Activity - Repeat the entries below exactly. Drop the pictures.

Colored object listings
= = = = =

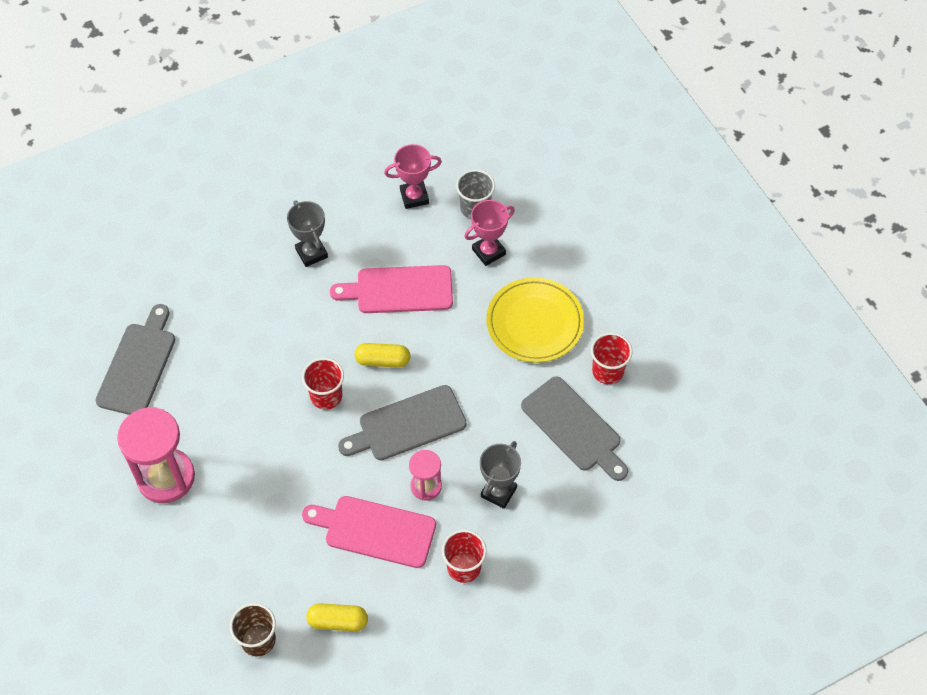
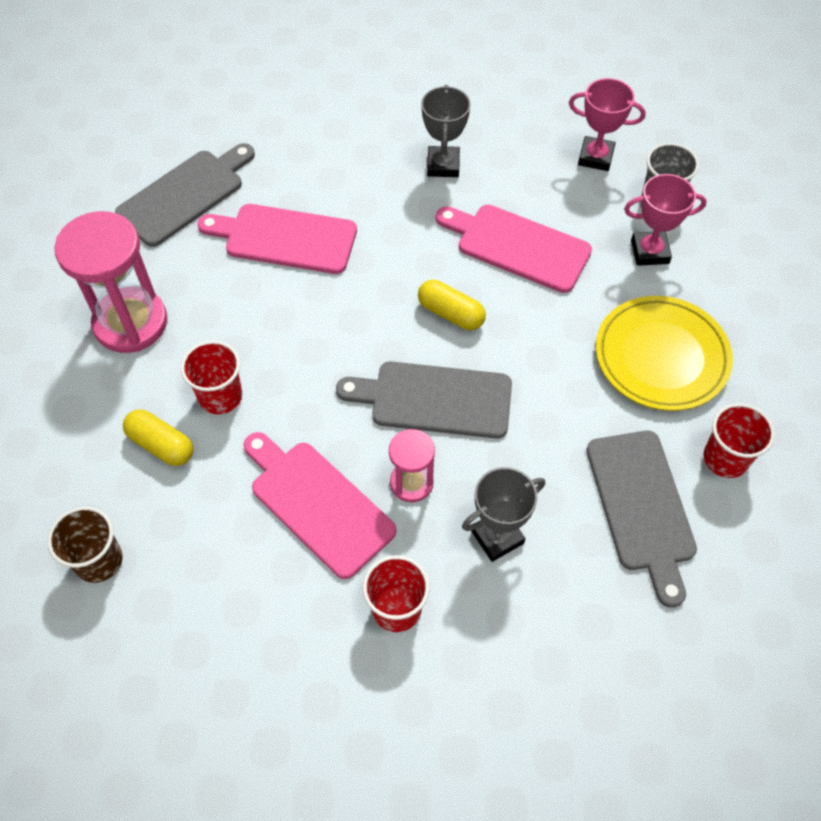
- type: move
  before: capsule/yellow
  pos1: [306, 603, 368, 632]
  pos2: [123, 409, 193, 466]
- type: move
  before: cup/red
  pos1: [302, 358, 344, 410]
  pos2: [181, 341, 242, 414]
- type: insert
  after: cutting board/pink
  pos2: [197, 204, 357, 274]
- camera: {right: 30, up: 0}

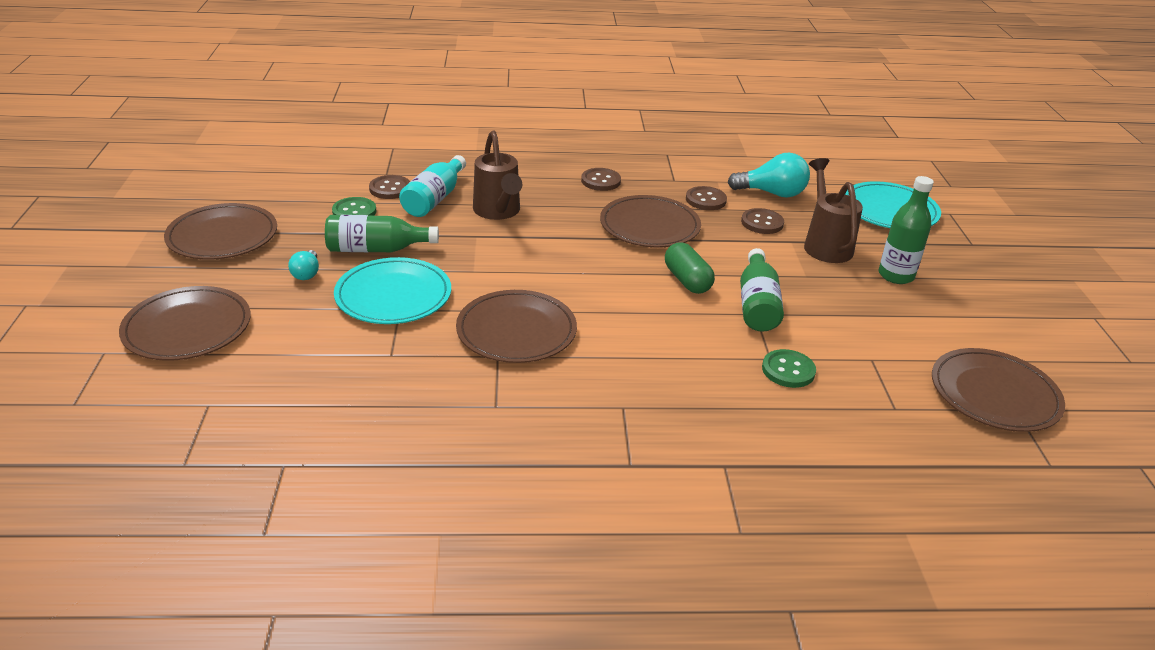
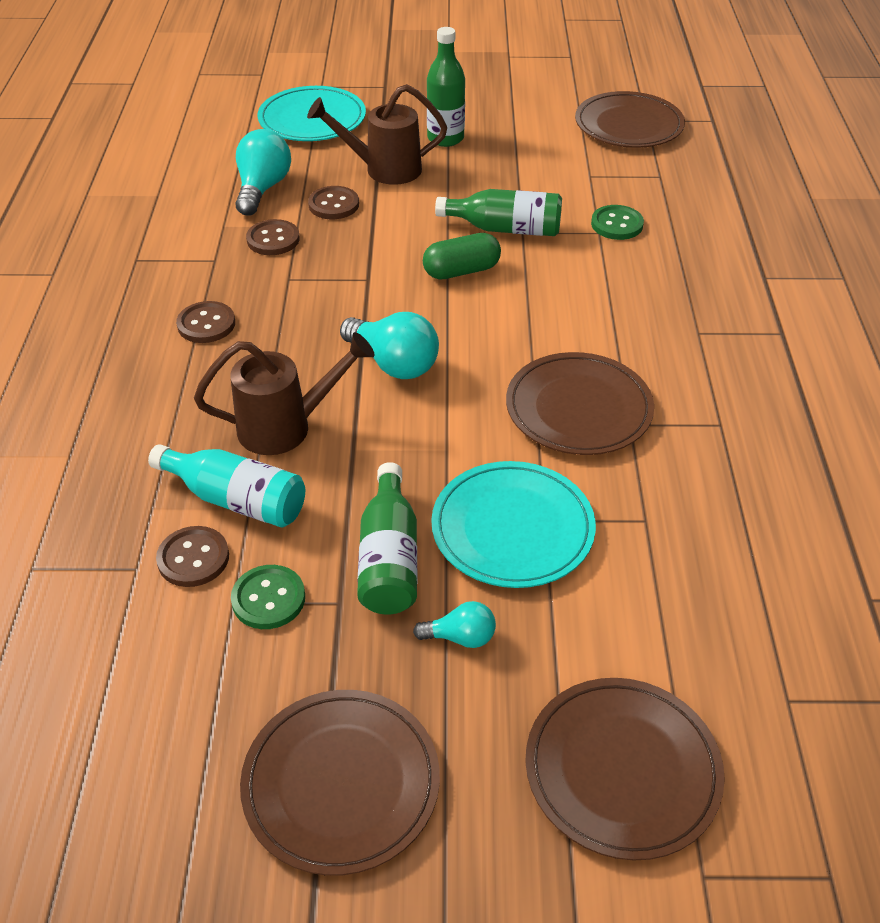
- type: insert
  after: light bulb/turquoise
  pos2: [340, 312, 439, 379]
- type: delete
  before: plate/brown
  pos1: [600, 195, 701, 247]
- camera: {right: -85, up: 10}

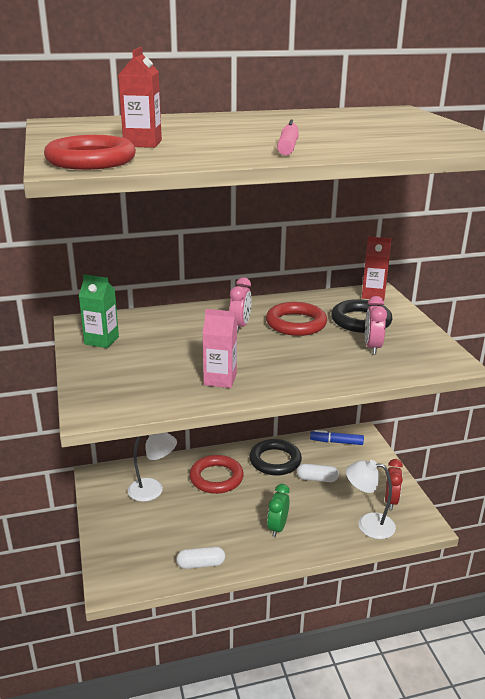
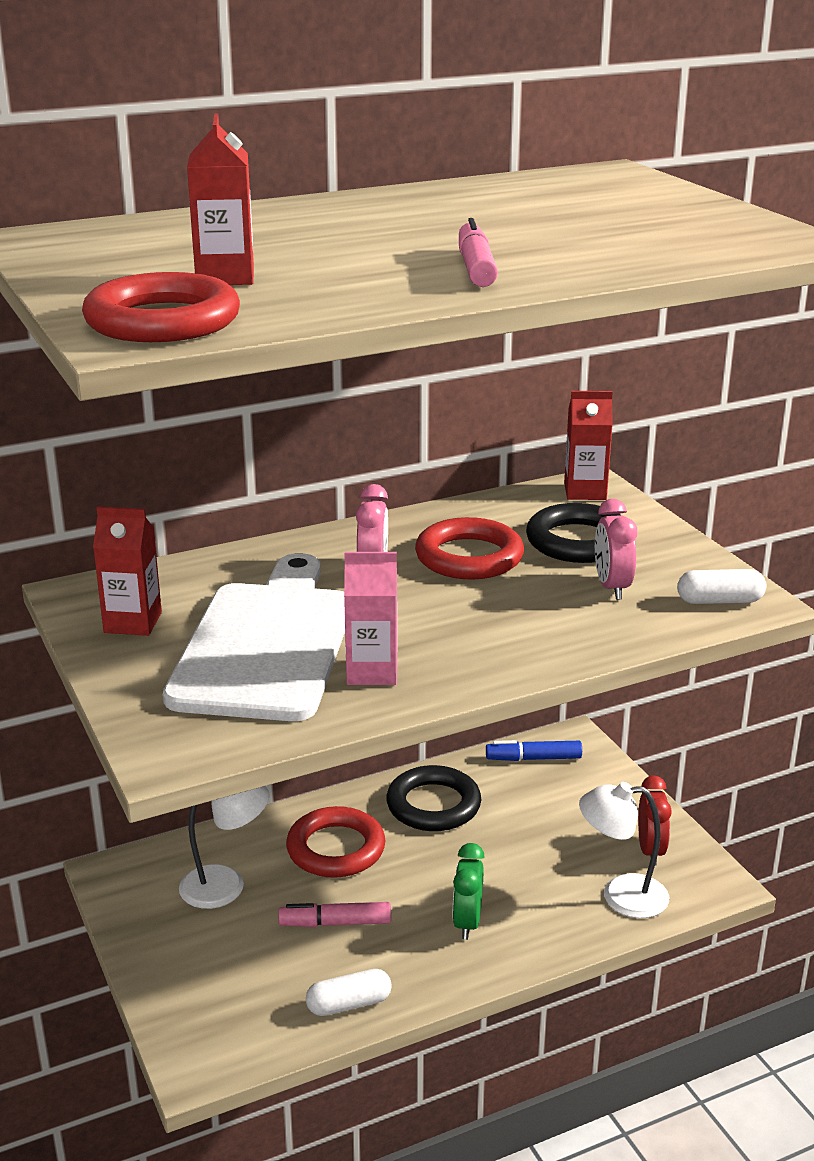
- type: recolor
  before: carton/green
  after: carton/red
  pos1: [79, 274, 119, 348]
  pos2: [93, 506, 162, 636]
- type: insert
  after: cutting board/white
  pos2: [163, 553, 345, 721]
- type: insert
  after: marker/pink
  pos2: [278, 902, 391, 927]
- type: move
  before: capsule/white
  pos1: [297, 464, 339, 482]
  pos2: [677, 569, 766, 604]
- camera: {right: -10, up: 0}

= = = = =

Reply -
- type: move
  before: capsule/yellow
  pos1: [306, 603, 368, 632]
  pos2: [123, 409, 193, 466]
- type: move
  before: cup/red
  pos1: [302, 358, 344, 410]
  pos2: [181, 341, 242, 414]
- type: insert
  after: cutting board/pink
  pos2: [197, 204, 357, 274]
- camera: {right: 30, up: 0}

- type: insert
  after: light bulb/turquoise
  pos2: [340, 312, 439, 379]
- type: delete
  before: plate/brown
  pos1: [600, 195, 701, 247]
- camera: {right: -85, up: 10}

- type: recolor
  before: carton/green
  after: carton/red
  pos1: [79, 274, 119, 348]
  pos2: [93, 506, 162, 636]
- type: insert
  after: cutting board/white
  pos2: [163, 553, 345, 721]
- type: insert
  after: marker/pink
  pos2: [278, 902, 391, 927]
- type: move
  before: capsule/white
  pos1: [297, 464, 339, 482]
  pos2: [677, 569, 766, 604]
- camera: {right: -10, up: 0}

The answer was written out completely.